_WHAT IS EXPECTED_: Where does the string "none" occur in the records below? Copy every line that holds it.

*** Opening of DATA SUPPLIED ***

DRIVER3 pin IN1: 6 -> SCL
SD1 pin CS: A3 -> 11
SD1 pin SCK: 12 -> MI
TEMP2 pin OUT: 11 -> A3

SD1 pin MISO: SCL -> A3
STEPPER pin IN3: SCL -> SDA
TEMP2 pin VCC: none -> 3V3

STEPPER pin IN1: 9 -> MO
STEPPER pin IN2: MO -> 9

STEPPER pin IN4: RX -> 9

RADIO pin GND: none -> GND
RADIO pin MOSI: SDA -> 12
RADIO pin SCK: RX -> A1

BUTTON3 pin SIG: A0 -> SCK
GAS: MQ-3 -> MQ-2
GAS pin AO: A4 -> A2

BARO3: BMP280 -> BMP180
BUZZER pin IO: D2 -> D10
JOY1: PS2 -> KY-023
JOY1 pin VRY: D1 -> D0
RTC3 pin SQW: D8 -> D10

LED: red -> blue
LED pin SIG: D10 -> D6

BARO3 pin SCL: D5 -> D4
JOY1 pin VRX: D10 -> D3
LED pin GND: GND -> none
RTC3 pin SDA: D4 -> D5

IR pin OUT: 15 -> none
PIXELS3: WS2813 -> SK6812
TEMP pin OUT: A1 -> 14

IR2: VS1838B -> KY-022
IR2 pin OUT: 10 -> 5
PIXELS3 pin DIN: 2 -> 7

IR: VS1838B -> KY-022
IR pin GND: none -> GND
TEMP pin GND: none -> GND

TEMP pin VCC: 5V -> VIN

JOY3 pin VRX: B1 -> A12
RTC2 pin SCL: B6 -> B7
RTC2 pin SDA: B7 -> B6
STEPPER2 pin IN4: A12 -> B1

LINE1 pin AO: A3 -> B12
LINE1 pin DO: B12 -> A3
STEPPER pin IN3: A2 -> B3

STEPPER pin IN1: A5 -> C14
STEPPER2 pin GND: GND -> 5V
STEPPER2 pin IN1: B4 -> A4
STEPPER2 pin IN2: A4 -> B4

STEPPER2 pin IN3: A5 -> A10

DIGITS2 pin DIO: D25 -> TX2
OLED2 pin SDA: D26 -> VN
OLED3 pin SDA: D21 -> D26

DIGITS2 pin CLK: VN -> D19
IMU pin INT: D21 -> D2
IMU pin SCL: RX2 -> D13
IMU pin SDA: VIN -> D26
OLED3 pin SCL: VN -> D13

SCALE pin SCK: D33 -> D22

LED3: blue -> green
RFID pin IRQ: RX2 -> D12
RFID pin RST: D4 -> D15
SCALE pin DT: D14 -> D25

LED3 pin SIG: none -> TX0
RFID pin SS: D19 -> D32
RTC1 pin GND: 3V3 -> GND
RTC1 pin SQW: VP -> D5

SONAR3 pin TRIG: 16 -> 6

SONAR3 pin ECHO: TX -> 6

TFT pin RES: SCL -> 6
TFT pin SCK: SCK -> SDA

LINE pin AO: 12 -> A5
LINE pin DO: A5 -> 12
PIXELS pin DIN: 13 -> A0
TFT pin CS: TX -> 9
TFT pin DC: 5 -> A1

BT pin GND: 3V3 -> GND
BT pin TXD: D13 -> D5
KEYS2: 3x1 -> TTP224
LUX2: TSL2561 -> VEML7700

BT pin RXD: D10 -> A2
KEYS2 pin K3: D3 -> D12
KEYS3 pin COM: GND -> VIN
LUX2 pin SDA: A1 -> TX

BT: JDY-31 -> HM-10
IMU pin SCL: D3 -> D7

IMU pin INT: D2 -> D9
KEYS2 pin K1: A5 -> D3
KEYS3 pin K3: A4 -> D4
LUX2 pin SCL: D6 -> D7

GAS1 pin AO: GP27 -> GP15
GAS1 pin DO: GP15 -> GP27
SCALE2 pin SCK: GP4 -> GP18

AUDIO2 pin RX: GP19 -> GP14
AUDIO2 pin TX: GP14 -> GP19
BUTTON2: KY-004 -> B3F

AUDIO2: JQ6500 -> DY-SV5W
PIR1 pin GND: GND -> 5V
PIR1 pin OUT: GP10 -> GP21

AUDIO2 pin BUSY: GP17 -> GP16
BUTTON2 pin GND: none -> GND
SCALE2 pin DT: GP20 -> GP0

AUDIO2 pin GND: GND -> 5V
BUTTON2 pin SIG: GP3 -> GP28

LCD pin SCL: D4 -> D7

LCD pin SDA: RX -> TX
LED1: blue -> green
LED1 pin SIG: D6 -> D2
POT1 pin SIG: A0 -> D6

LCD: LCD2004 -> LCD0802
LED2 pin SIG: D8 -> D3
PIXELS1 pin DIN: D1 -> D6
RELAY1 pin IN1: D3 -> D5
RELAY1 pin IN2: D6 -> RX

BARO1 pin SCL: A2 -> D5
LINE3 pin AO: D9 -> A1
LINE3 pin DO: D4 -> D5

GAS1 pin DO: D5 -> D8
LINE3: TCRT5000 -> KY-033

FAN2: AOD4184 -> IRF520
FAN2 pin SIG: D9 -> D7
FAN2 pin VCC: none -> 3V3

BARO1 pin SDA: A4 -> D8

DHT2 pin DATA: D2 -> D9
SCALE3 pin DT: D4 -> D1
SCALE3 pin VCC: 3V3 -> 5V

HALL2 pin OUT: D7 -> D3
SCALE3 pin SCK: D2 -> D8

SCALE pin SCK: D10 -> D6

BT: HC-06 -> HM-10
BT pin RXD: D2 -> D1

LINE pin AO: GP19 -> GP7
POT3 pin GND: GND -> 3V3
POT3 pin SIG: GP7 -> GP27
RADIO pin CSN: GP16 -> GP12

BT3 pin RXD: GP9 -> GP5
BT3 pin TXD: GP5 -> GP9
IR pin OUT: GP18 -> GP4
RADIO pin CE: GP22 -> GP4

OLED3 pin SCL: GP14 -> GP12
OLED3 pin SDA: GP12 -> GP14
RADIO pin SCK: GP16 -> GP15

*** Close of DATA SUPPLIED ***

_WRITTEN SOLUTION_:
TEMP2 pin VCC: none -> 3V3
RADIO pin GND: none -> GND
LED pin GND: GND -> none
IR pin OUT: 15 -> none
IR pin GND: none -> GND
TEMP pin GND: none -> GND
LED3 pin SIG: none -> TX0
BUTTON2 pin GND: none -> GND
FAN2 pin VCC: none -> 3V3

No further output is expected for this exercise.